(Coordinate change listings):
################
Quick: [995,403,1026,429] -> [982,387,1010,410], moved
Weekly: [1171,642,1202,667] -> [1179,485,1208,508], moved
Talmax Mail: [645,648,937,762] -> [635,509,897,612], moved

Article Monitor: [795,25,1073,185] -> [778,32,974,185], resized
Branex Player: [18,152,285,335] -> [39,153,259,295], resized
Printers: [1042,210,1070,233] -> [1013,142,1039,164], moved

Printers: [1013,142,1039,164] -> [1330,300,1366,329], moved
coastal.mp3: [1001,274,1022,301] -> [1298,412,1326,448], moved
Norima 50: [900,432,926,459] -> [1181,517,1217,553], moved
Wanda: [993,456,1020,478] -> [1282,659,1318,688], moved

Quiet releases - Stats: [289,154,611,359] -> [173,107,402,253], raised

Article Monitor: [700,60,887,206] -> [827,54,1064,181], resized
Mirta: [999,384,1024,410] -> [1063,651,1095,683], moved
################
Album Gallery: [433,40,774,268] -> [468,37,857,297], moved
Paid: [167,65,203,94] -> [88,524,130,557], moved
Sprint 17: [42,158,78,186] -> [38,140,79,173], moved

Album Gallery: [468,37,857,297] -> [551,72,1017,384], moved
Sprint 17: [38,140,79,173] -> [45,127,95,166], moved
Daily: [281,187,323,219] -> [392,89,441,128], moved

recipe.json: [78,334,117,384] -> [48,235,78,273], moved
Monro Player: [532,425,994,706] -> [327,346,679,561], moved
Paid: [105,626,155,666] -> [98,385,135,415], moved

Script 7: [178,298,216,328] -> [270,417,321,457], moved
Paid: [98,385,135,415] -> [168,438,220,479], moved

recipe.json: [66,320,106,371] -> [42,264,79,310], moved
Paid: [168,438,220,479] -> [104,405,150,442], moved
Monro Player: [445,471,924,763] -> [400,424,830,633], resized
################
(TASK STATEMENT): Would you retype the lines above from the one with "Printers: [1042,210,1070,233] ->" down to the one with "Mirta: [999,384,1024,410] ->", word for word, both ends included and no other lines?

(FINISHED TASK):
Printers: [1042,210,1070,233] -> [1013,142,1039,164], moved

Printers: [1013,142,1039,164] -> [1330,300,1366,329], moved
coastal.mp3: [1001,274,1022,301] -> [1298,412,1326,448], moved
Norima 50: [900,432,926,459] -> [1181,517,1217,553], moved
Wanda: [993,456,1020,478] -> [1282,659,1318,688], moved

Quiet releases - Stats: [289,154,611,359] -> [173,107,402,253], raised

Article Monitor: [700,60,887,206] -> [827,54,1064,181], resized
Mirta: [999,384,1024,410] -> [1063,651,1095,683], moved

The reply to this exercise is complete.